▶ _Exercise_
Rewrite only the lines of the material between the line holding "Windhoek: 8:44 -> 8:42" and the line holding "Monrovia: none -> 3:12", inclusive, replacing every "none" with "off" and changing nothing else.

▶ _Task input_
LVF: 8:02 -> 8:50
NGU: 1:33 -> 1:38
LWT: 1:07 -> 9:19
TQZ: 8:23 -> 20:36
==
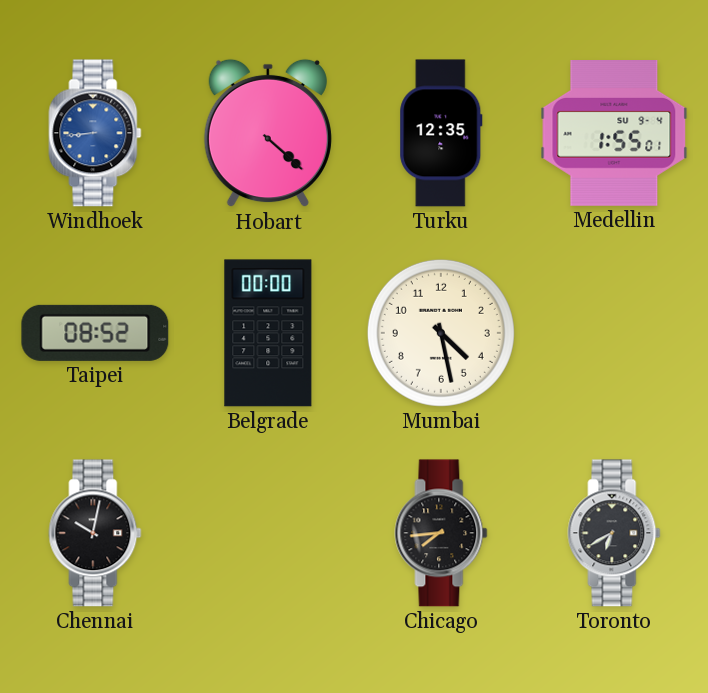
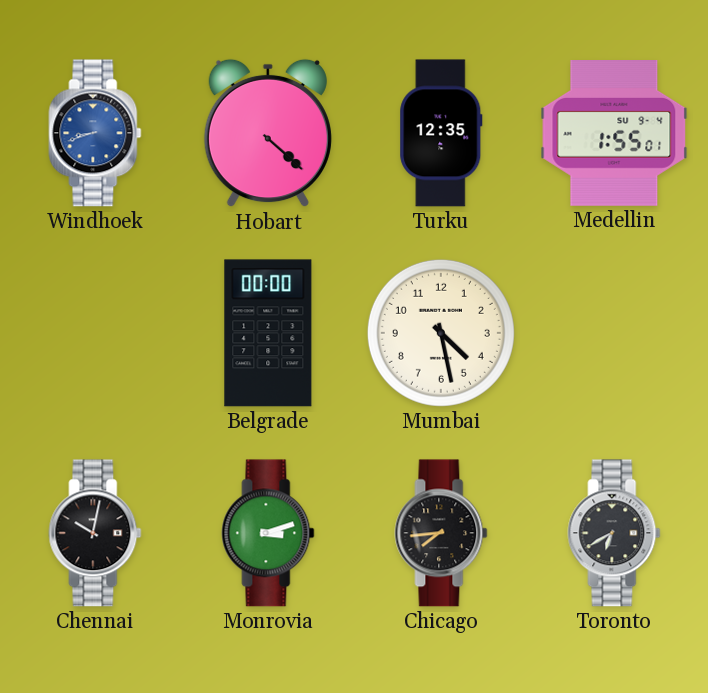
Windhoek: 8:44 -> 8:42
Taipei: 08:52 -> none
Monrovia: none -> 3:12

▶ _Worked solution_
Windhoek: 8:44 -> 8:42
Taipei: 08:52 -> off
Monrovia: off -> 3:12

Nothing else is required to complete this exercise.